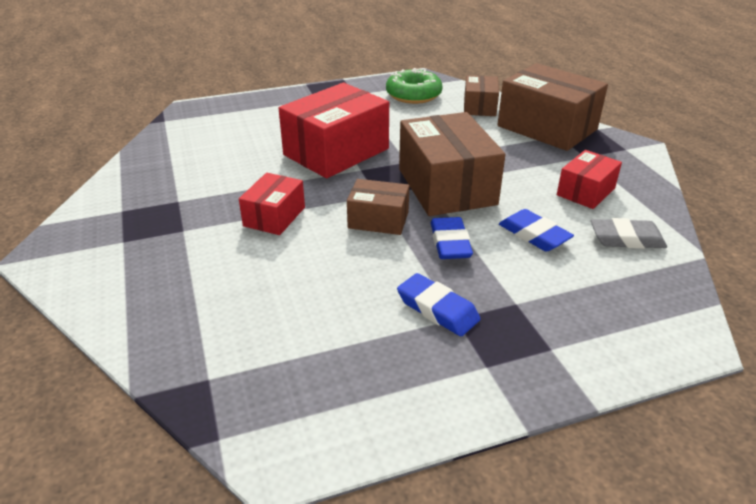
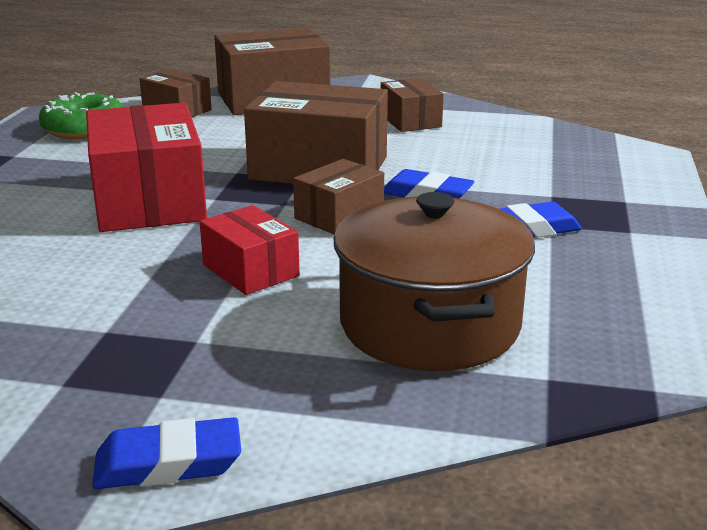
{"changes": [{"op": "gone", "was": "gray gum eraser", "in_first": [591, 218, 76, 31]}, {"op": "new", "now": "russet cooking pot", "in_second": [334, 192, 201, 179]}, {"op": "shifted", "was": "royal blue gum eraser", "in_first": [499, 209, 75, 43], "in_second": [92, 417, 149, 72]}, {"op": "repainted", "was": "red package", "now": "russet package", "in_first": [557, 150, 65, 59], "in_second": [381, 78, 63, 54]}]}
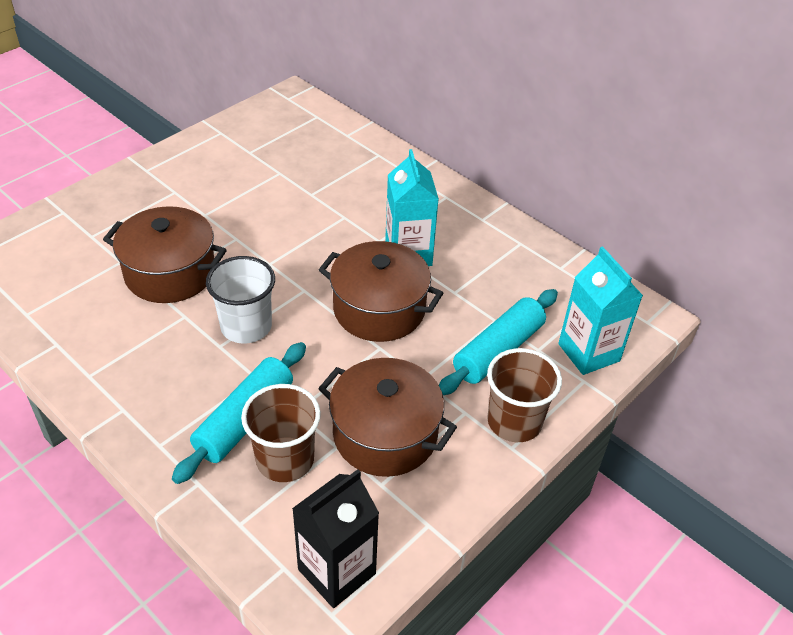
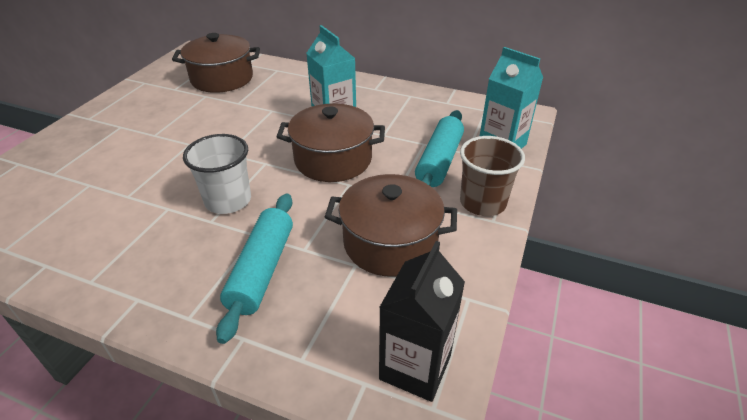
{"changes": [{"op": "gone", "was": "russet cup", "in_first": [241, 384, 80, 98]}, {"op": "shifted", "was": "russet cooking pot", "in_first": [103, 206, 123, 97], "in_second": [172, 33, 88, 60]}]}
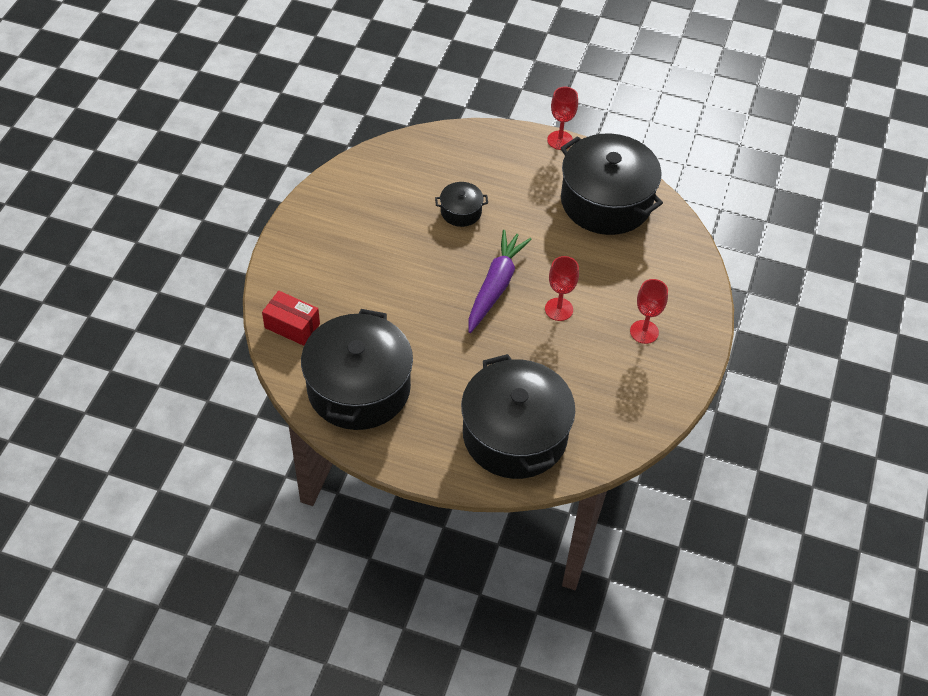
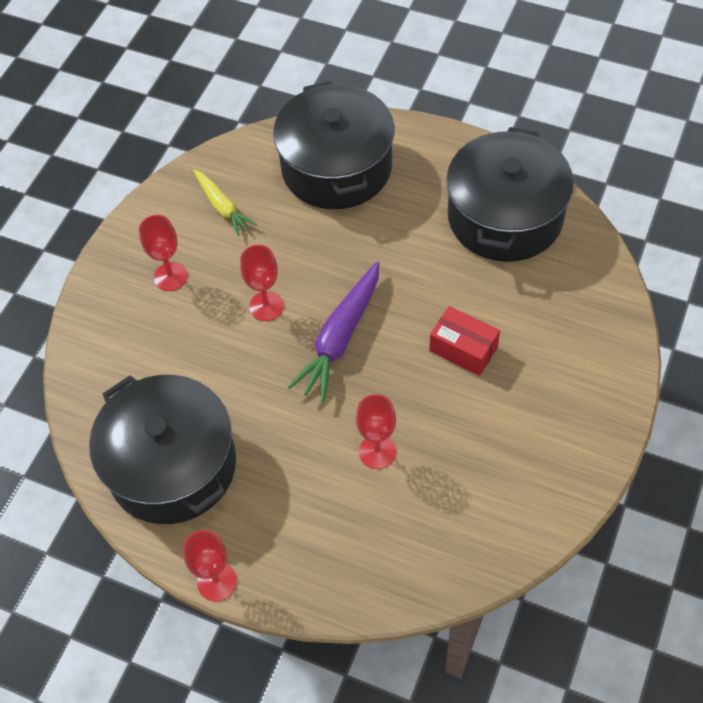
{"changes": [{"op": "new", "now": "golden toy carrot", "in_second": [193, 170, 64, 66]}, {"op": "shifted", "was": "red package", "in_first": [262, 291, 58, 55], "in_second": [429, 306, 71, 70]}, {"op": "swapped", "was": "black cooking pot", "now": "red chalice", "in_first": [435, 182, 53, 45], "in_second": [356, 394, 40, 75]}]}
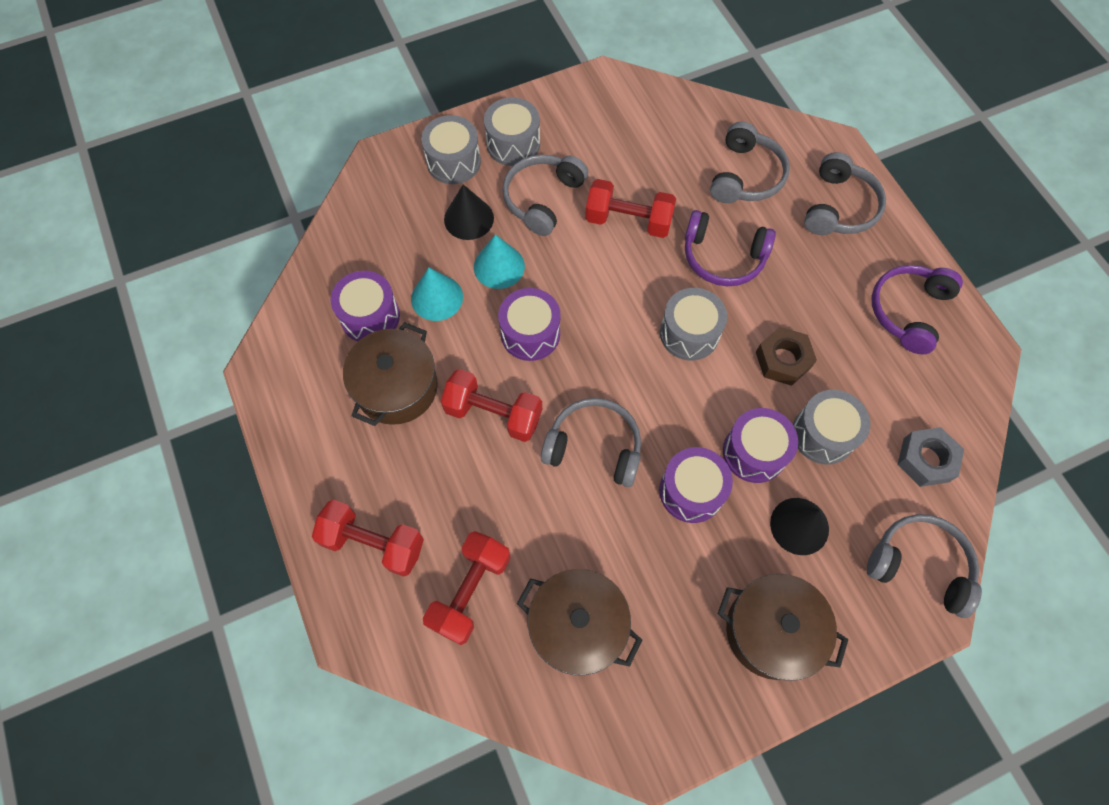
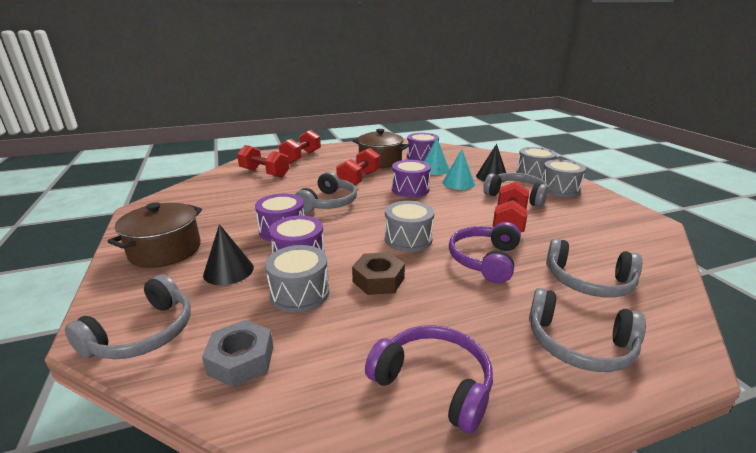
{"changes": [{"op": "gone", "was": "russet cooking pot", "in_first": [517, 569, 125, 106]}]}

## [EXERCISE GOAL]
Every line above should be returned word for word, with the pictures left behind.

## [SOLUTION TO THIS PROBLEM]
{"changes": [{"op": "gone", "was": "gray gum eraser", "in_first": [591, 218, 76, 31]}, {"op": "new", "now": "russet cooking pot", "in_second": [334, 192, 201, 179]}, {"op": "shifted", "was": "royal blue gum eraser", "in_first": [499, 209, 75, 43], "in_second": [92, 417, 149, 72]}, {"op": "repainted", "was": "red package", "now": "russet package", "in_first": [557, 150, 65, 59], "in_second": [381, 78, 63, 54]}]}
{"changes": [{"op": "gone", "was": "russet cup", "in_first": [241, 384, 80, 98]}, {"op": "shifted", "was": "russet cooking pot", "in_first": [103, 206, 123, 97], "in_second": [172, 33, 88, 60]}]}
{"changes": [{"op": "new", "now": "golden toy carrot", "in_second": [193, 170, 64, 66]}, {"op": "shifted", "was": "red package", "in_first": [262, 291, 58, 55], "in_second": [429, 306, 71, 70]}, {"op": "swapped", "was": "black cooking pot", "now": "red chalice", "in_first": [435, 182, 53, 45], "in_second": [356, 394, 40, 75]}]}
{"changes": [{"op": "gone", "was": "russet cooking pot", "in_first": [517, 569, 125, 106]}]}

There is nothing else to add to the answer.